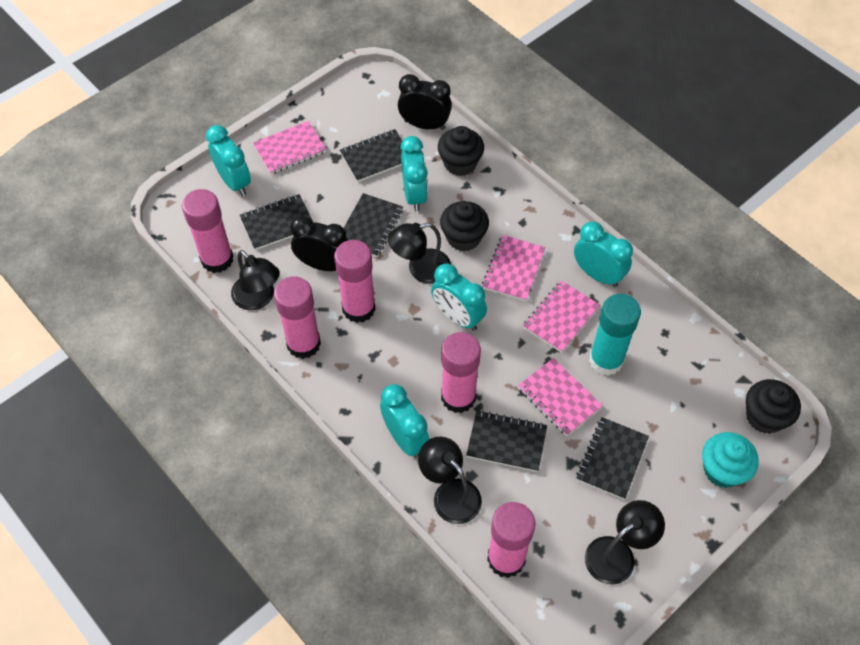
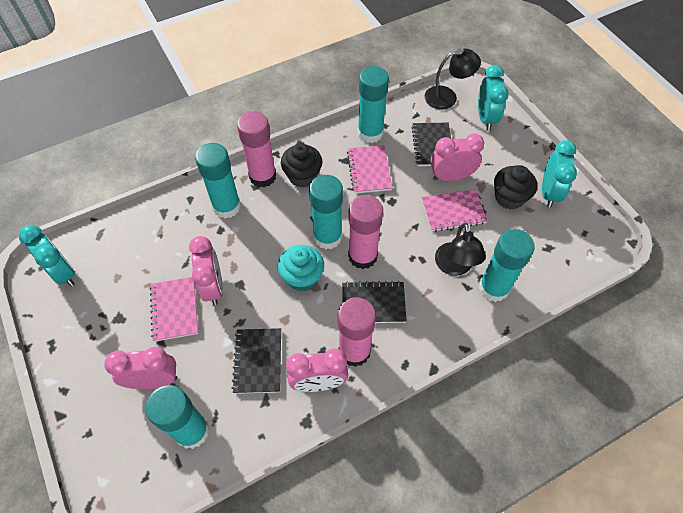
black clock: 2 -> 0
black cupcake: 3 -> 2
black lamp: 4 -> 2
black notebook: 5 -> 3
pink clock: 0 -> 4
pink glue stick: 5 -> 3
pink notebook: 4 -> 3
turquoise clock: 5 -> 3
turquoise glue stick: 1 -> 5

┄┄┄┄┄┄┄┄┄┄┄┄┄┄┄┄┄┄┄┄

WHAT THE TASK ASKS: Return the final stretch of the listing exactly, starting with the line that contains "pink clock: 0 -> 4" and ending with the last line.

ANSWER TO THIS EXERCISE:
pink clock: 0 -> 4
pink glue stick: 5 -> 3
pink notebook: 4 -> 3
turquoise clock: 5 -> 3
turquoise glue stick: 1 -> 5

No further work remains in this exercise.